> _What to do_
With the pictures omitted, repeat exactly the lines below starting with the line that has "black candle: 2 -> 3" and going on through the line that has "pink truck: 9 -> 6".

> _Exercise data_
= Beginning of Section =
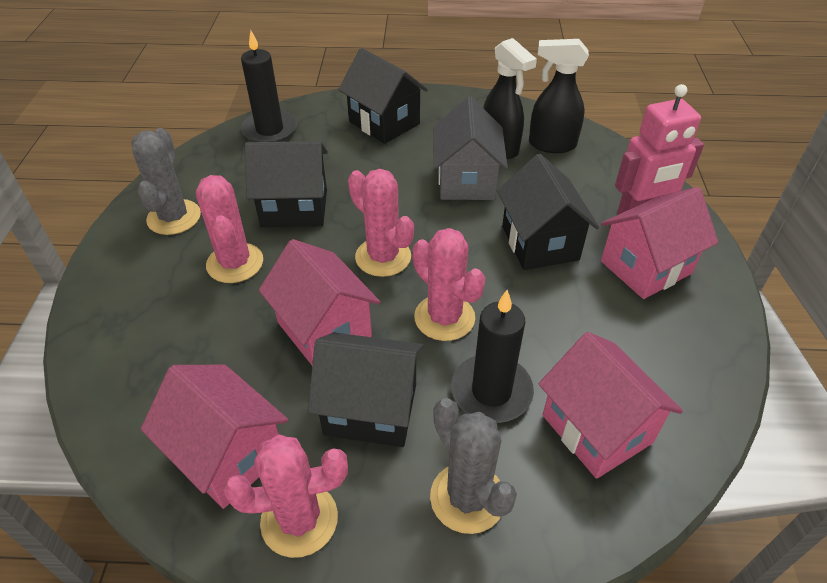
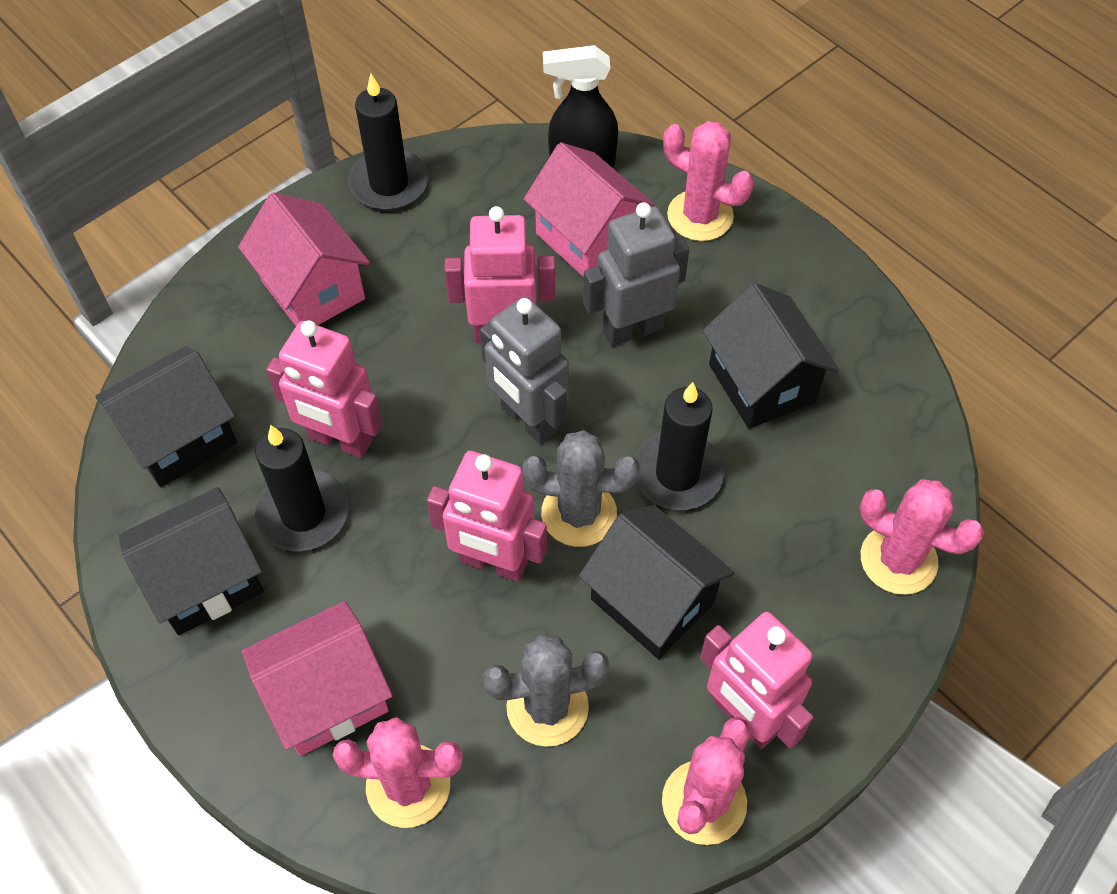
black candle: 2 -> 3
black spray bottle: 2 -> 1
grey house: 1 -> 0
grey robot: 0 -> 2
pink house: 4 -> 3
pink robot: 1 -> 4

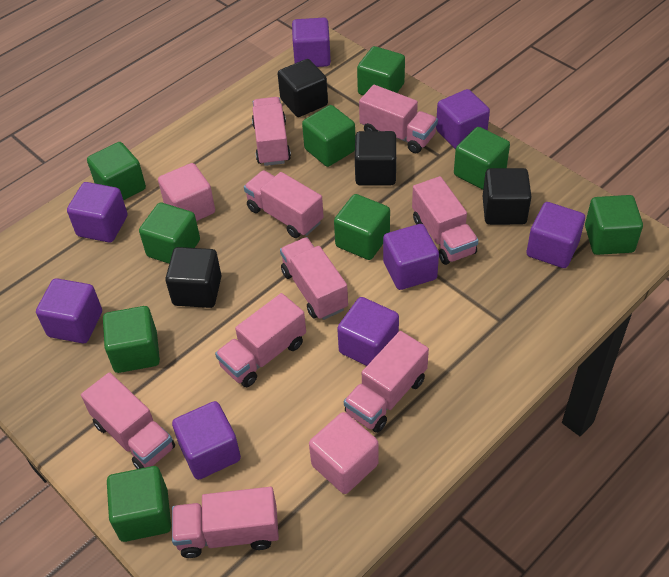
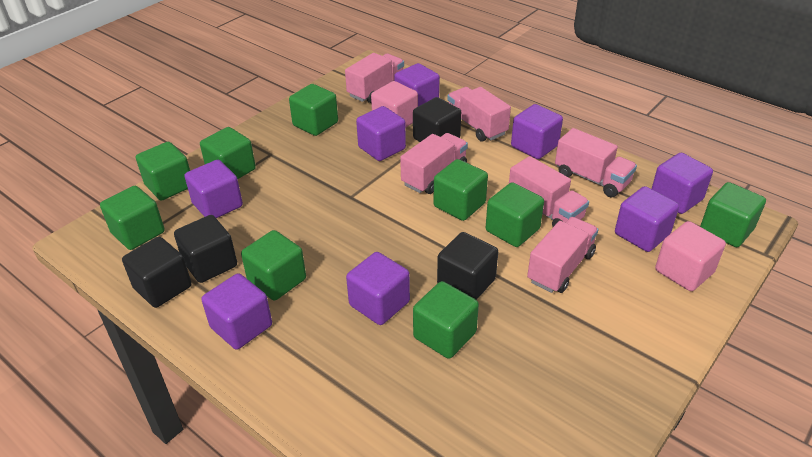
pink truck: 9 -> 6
= End of Section =
= Beginning of Section =
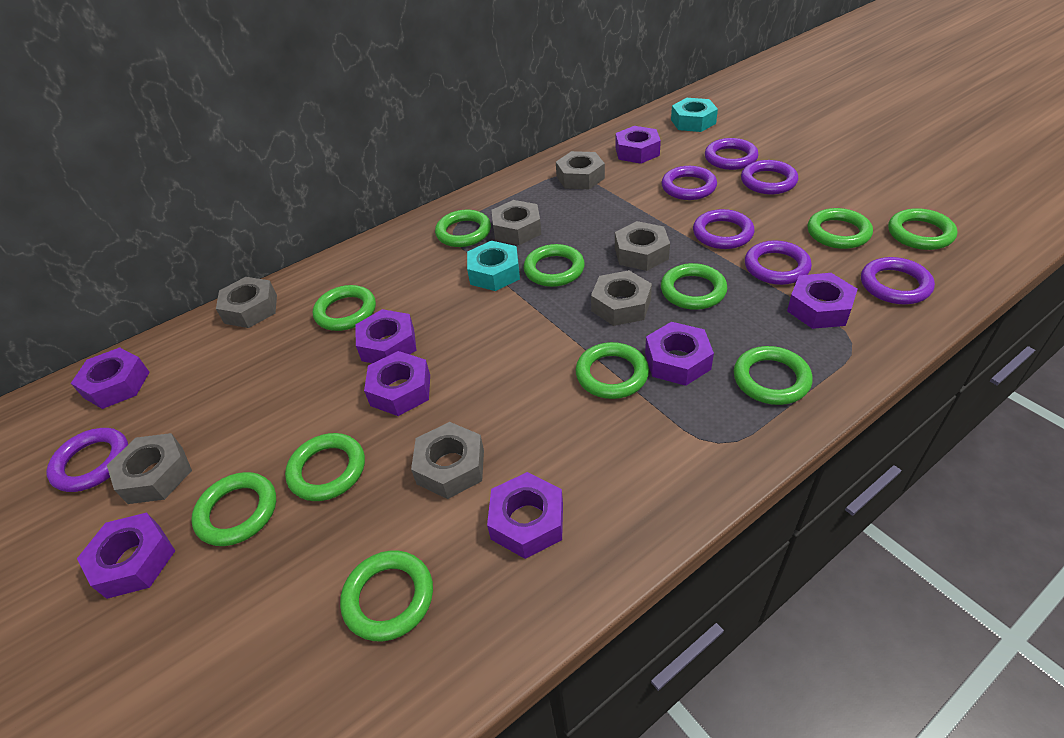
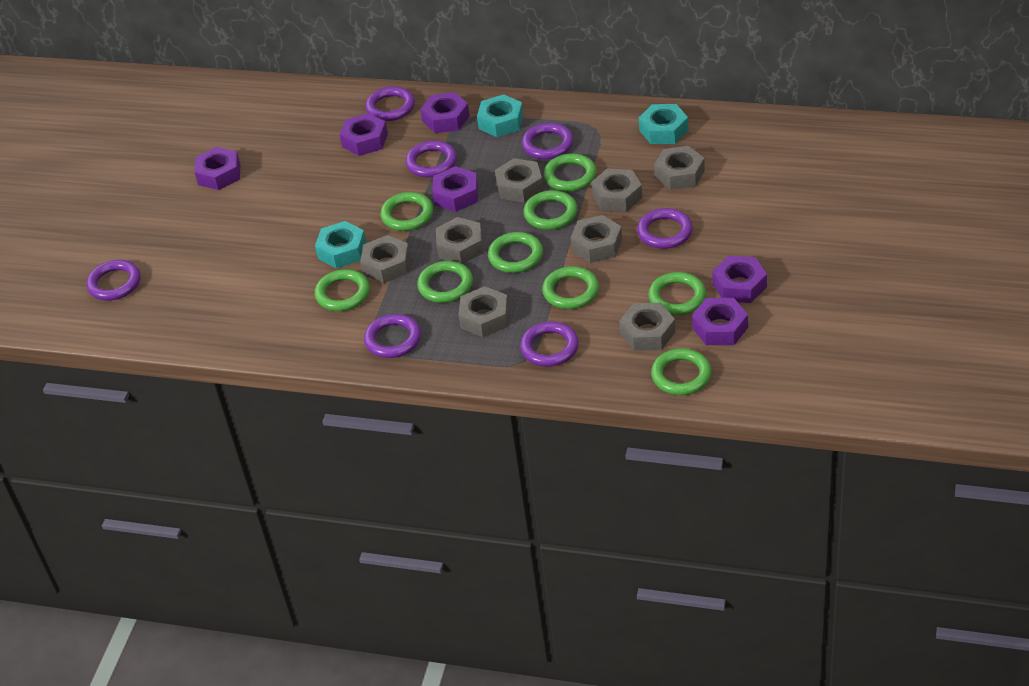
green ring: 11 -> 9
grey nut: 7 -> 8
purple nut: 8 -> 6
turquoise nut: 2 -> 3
= End of Section =
> _The answer_
black candle: 2 -> 3
black spray bottle: 2 -> 1
grey house: 1 -> 0
grey robot: 0 -> 2
pink house: 4 -> 3
pink robot: 1 -> 4

pink truck: 9 -> 6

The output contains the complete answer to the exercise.